WHAT NEEDS TO BE DONE. For each record below, retype the text exactly and omit any image.

DATA SECTION.
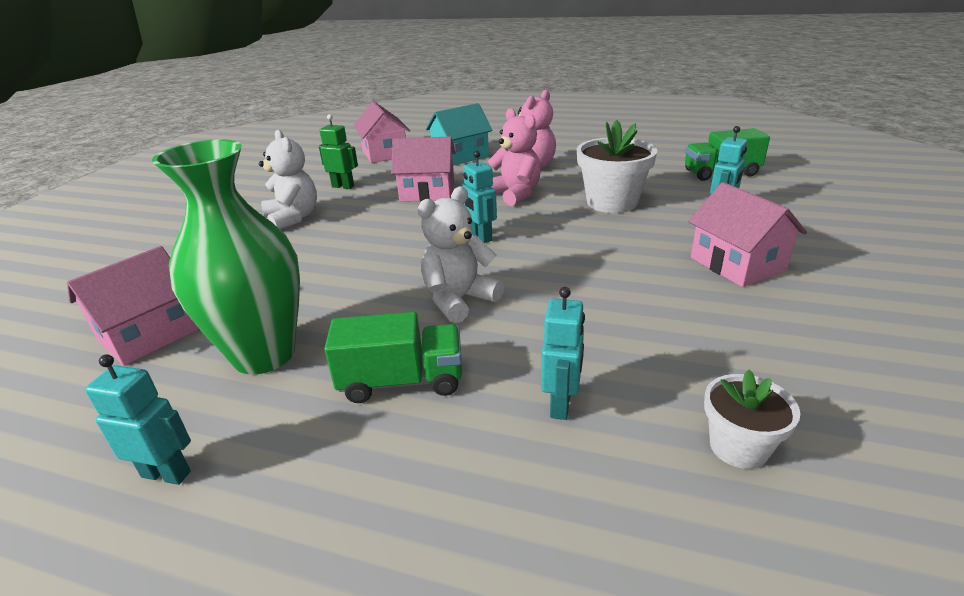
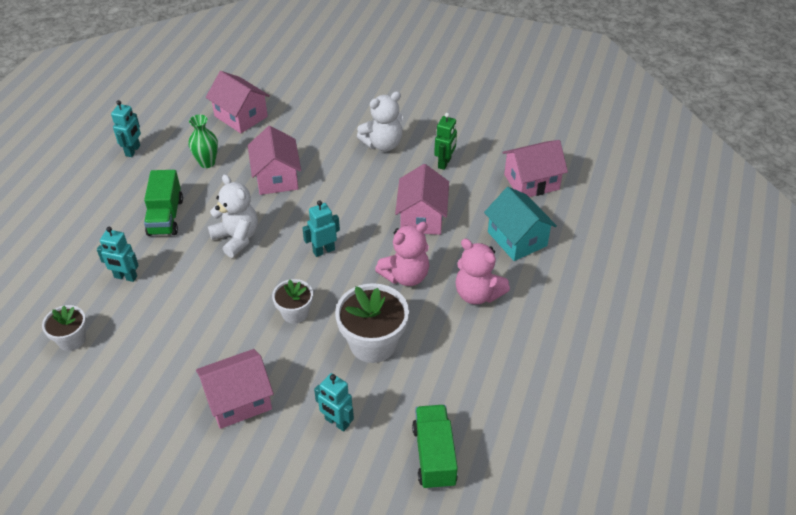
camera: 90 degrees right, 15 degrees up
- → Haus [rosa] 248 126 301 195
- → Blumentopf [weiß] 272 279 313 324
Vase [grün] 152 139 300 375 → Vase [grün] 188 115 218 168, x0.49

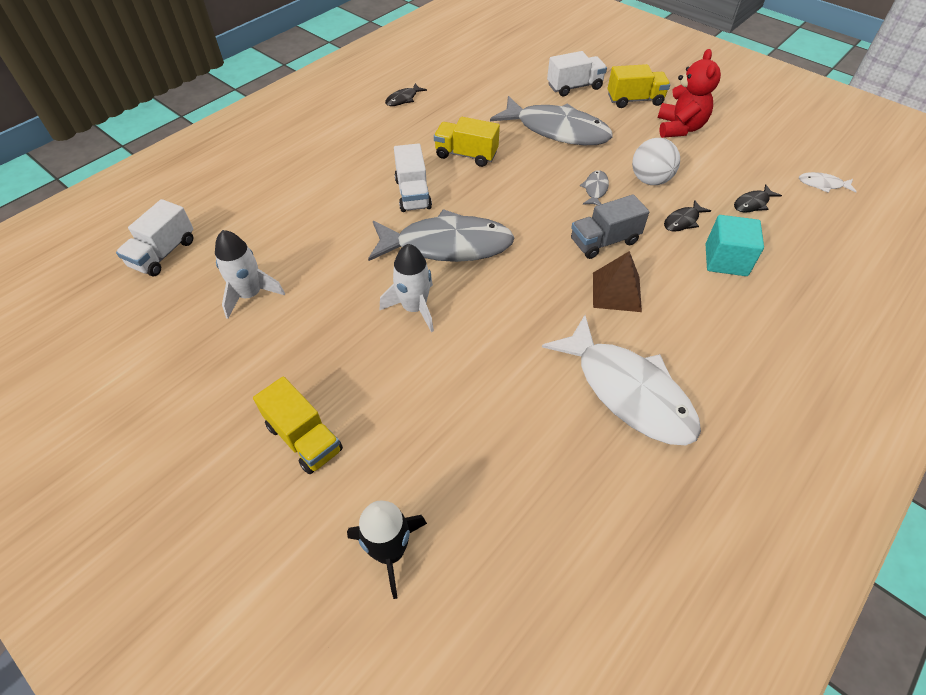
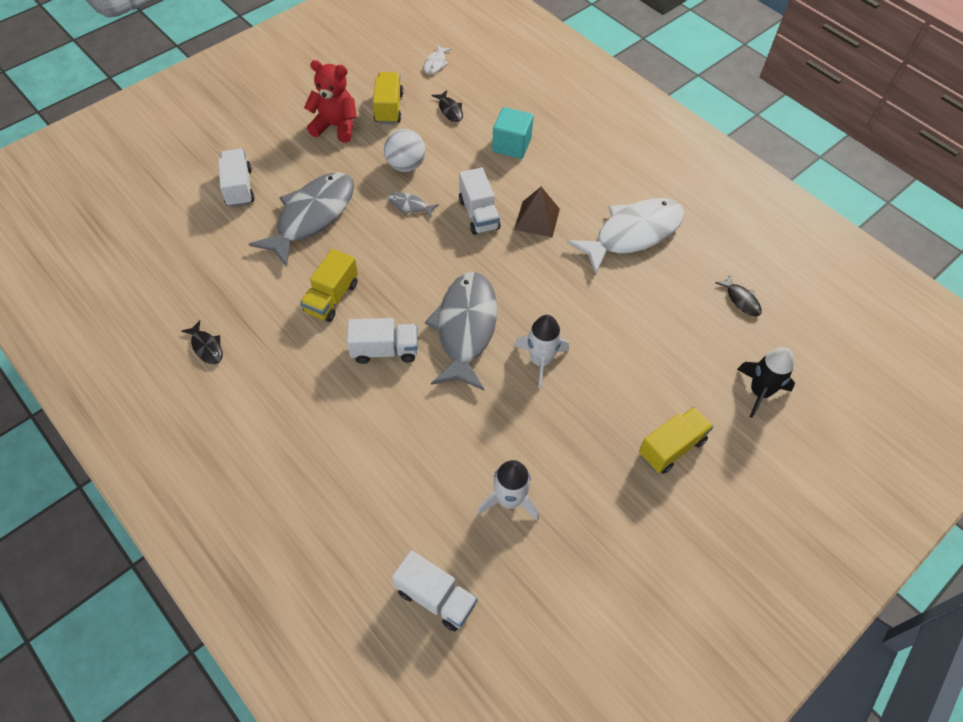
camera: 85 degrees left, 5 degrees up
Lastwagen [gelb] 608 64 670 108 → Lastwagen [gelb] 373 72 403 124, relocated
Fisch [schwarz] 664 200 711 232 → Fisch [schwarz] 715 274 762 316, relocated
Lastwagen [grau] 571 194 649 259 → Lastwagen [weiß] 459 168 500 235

TASK ANSWER.
camera: 90 degrees right, 15 degrees up
- → Haus [rosa] 248 126 301 195
- → Blumentopf [weiß] 272 279 313 324
Vase [grün] 152 139 300 375 → Vase [grün] 188 115 218 168, x0.49

camera: 85 degrees left, 5 degrees up
Lastwagen [gelb] 608 64 670 108 → Lastwagen [gelb] 373 72 403 124, relocated
Fisch [schwarz] 664 200 711 232 → Fisch [schwarz] 715 274 762 316, relocated
Lastwagen [grau] 571 194 649 259 → Lastwagen [weiß] 459 168 500 235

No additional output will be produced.